(Object frequency data)
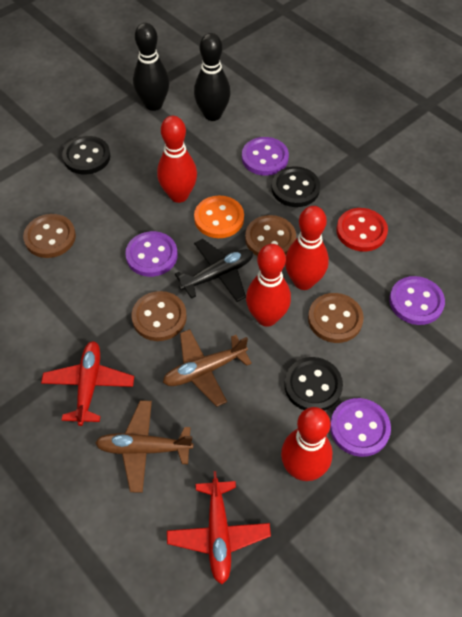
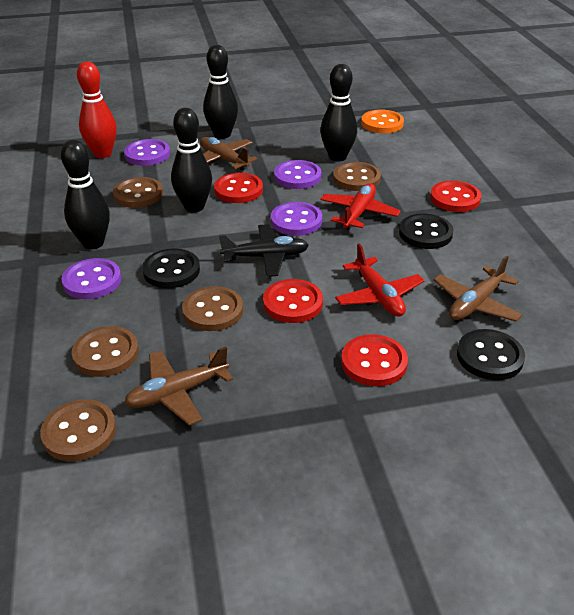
black bowling pin: 2 -> 4
brown button: 4 -> 5
brown plane: 2 -> 3
red bowling pin: 4 -> 1
red button: 1 -> 4

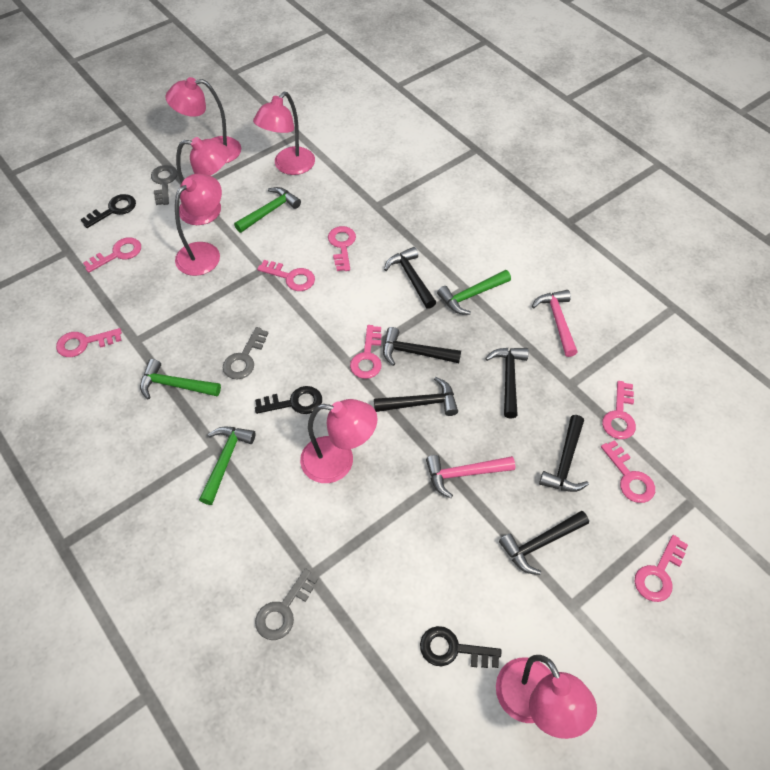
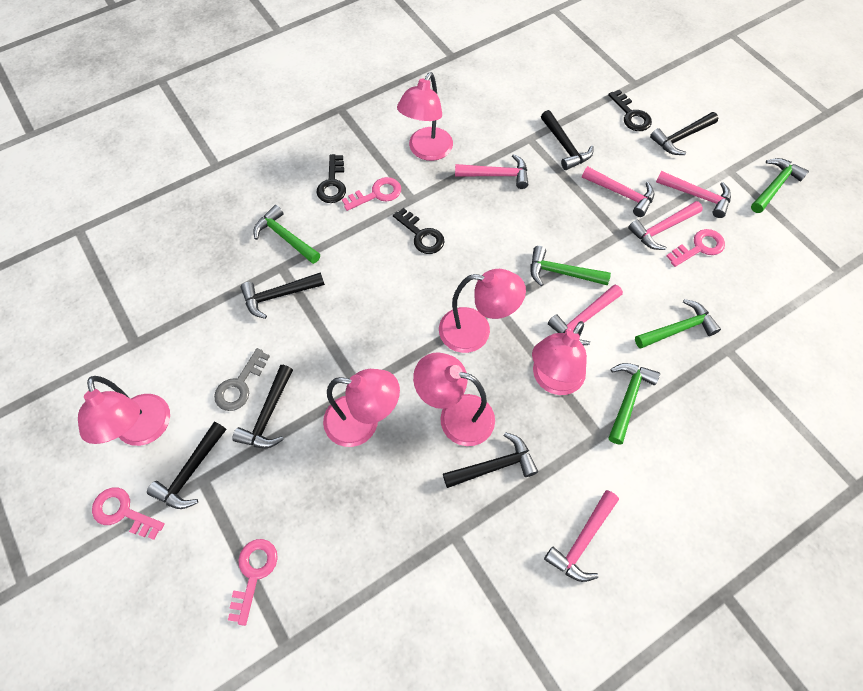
green hammer: 4 -> 5
grey key: 3 -> 1
pink hammer: 2 -> 6
pink key: 8 -> 4

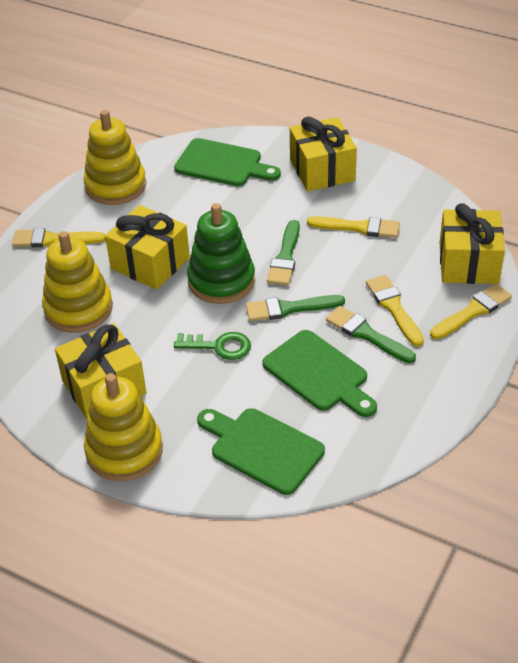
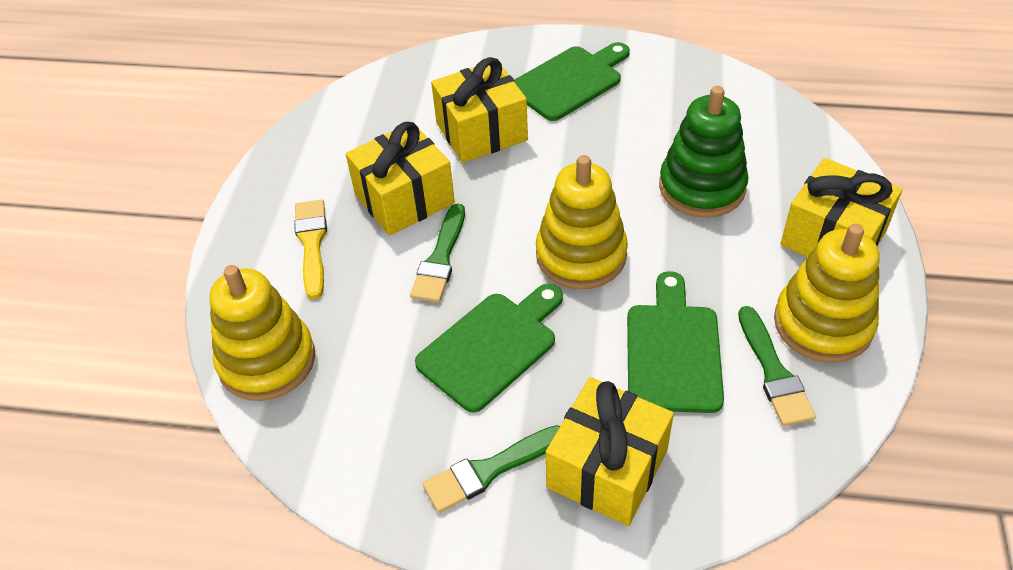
green key: 1 -> 0
yellow brush: 4 -> 1

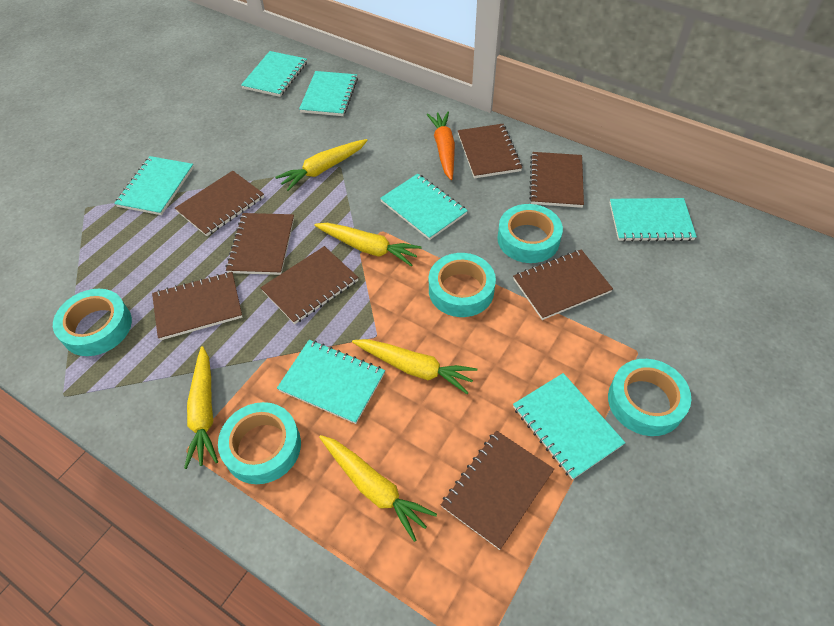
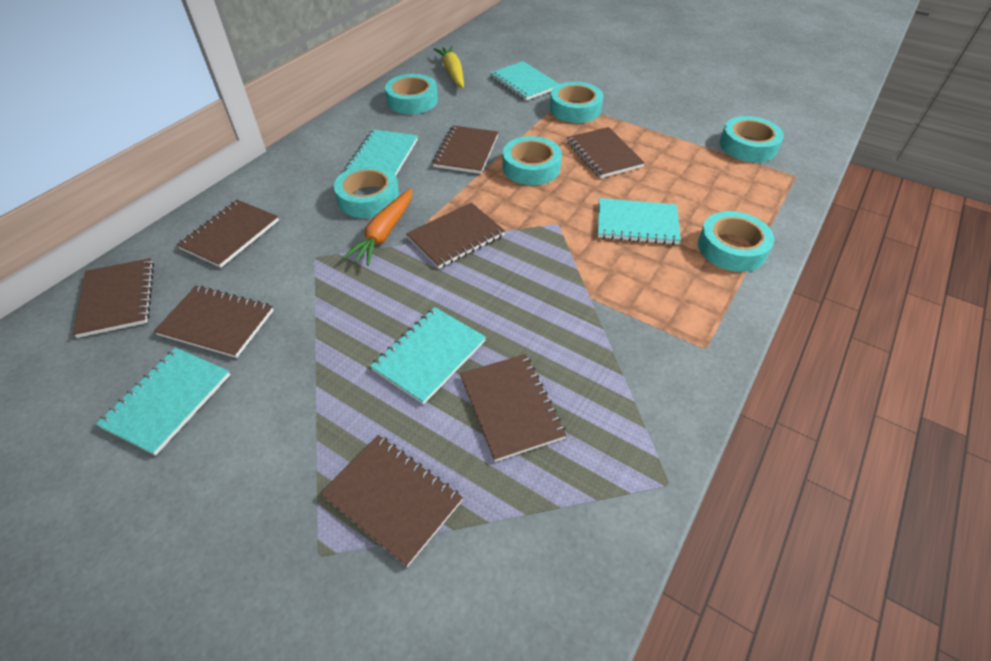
turquoise notebook: 7 -> 5
turquoise tape: 5 -> 6
yellow carrot: 5 -> 1

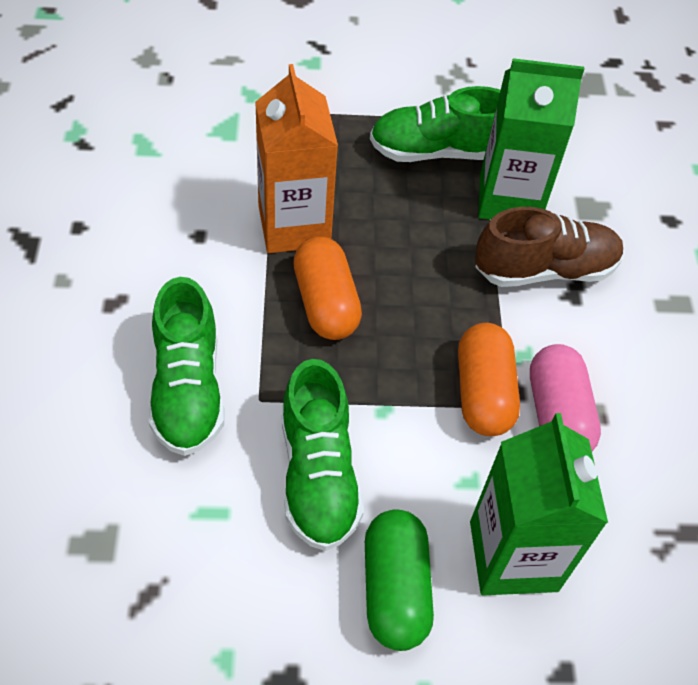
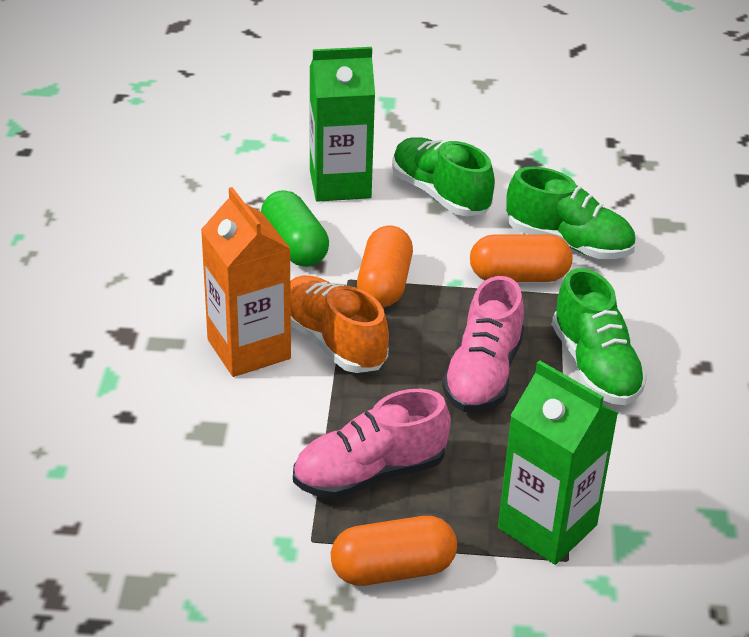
brown shoe: 1 -> 0
orange capsule: 2 -> 3
orange shoe: 0 -> 1
pink capsule: 1 -> 0
pink shoe: 0 -> 2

WHAT YOU NEED TO DO: Return each line above word for word. Skip the pictures.

RESPONSE BELOW:
black bowling pin: 2 -> 4
brown button: 4 -> 5
brown plane: 2 -> 3
red bowling pin: 4 -> 1
red button: 1 -> 4

green hammer: 4 -> 5
grey key: 3 -> 1
pink hammer: 2 -> 6
pink key: 8 -> 4

green key: 1 -> 0
yellow brush: 4 -> 1

turquoise notebook: 7 -> 5
turquoise tape: 5 -> 6
yellow carrot: 5 -> 1

brown shoe: 1 -> 0
orange capsule: 2 -> 3
orange shoe: 0 -> 1
pink capsule: 1 -> 0
pink shoe: 0 -> 2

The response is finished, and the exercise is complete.